Exercise:
Going down the data below, set down exactly the line with "(451, 200) = (561, 327): white heart -> none" and each line after it through the line with "(590, 125) = (185, 271): blue"; no other lines.

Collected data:

· · ·

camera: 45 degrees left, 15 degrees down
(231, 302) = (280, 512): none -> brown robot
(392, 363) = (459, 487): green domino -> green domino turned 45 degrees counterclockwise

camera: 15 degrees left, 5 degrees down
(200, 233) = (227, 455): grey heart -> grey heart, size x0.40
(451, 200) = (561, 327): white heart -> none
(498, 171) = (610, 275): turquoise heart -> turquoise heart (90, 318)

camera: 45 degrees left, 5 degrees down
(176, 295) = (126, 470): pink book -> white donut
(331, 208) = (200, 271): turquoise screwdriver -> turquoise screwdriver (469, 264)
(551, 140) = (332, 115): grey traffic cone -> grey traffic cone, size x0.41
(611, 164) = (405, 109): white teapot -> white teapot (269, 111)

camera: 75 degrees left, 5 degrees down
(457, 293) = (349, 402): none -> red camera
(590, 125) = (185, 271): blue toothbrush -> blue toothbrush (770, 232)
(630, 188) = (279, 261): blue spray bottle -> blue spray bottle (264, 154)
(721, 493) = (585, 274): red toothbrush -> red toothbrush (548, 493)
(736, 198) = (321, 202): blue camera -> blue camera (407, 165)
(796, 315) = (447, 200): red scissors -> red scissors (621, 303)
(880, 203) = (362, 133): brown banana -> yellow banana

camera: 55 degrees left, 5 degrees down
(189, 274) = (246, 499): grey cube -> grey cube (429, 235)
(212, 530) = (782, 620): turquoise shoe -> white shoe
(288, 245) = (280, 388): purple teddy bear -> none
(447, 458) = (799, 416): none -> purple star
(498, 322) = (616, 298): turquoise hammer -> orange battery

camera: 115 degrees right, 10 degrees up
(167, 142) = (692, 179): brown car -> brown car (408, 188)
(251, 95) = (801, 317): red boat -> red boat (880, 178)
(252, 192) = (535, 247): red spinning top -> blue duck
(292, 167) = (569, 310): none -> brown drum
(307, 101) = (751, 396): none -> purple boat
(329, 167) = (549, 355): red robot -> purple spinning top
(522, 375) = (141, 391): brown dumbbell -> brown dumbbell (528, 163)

· · ·

Output:
(451, 200) = (561, 327): white heart -> none
(498, 171) = (610, 275): turquoise heart -> turquoise heart (90, 318)

camera: 45 degrees left, 5 degrees down
(176, 295) = (126, 470): pink book -> white donut
(331, 208) = (200, 271): turquoise screwdriver -> turquoise screwdriver (469, 264)
(551, 140) = (332, 115): grey traffic cone -> grey traffic cone, size x0.41
(611, 164) = (405, 109): white teapot -> white teapot (269, 111)

camera: 75 degrees left, 5 degrees down
(457, 293) = (349, 402): none -> red camera
(590, 125) = (185, 271): blue toothbrush -> blue toothbrush (770, 232)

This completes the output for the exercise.